Coordinate change listings:
╔══

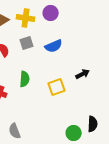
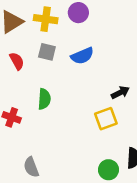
gray square: (27, 43) -> (47, 52), turned 32
yellow square: (57, 87) -> (106, 119), moved

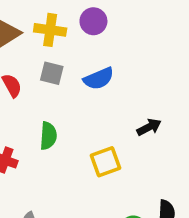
yellow square: (106, 119) -> (106, 162), moved

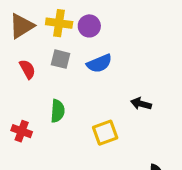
purple circle: (93, 21) -> (89, 26), moved
black arrow: (149, 127) -> (141, 104), turned -138

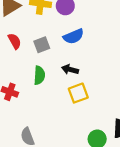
gray square: (60, 59) -> (42, 45), moved, turned -35
black arrow: (141, 104) -> (70, 69), moved

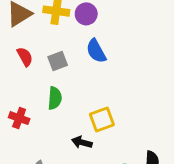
blue semicircle: (74, 36) -> (96, 51), turned 84
black arrow: (70, 69) -> (82, 142), moved

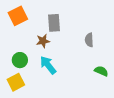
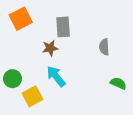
green circle: (20, 60) -> (13, 79), moved
yellow square: (16, 82) -> (32, 96), moved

╚══

Hand back the data exactly as it appears, with all pictures cut.

#### RESULT OF THIS EXERCISE:
gray square: (27, 43) -> (47, 52), turned 32
yellow square: (57, 87) -> (106, 119), moved

yellow square: (106, 119) -> (106, 162), moved

purple circle: (93, 21) -> (89, 26), moved
black arrow: (149, 127) -> (141, 104), turned -138

gray square: (60, 59) -> (42, 45), moved, turned -35
black arrow: (141, 104) -> (70, 69), moved

blue semicircle: (74, 36) -> (96, 51), turned 84
black arrow: (70, 69) -> (82, 142), moved

green circle: (20, 60) -> (13, 79), moved
yellow square: (16, 82) -> (32, 96), moved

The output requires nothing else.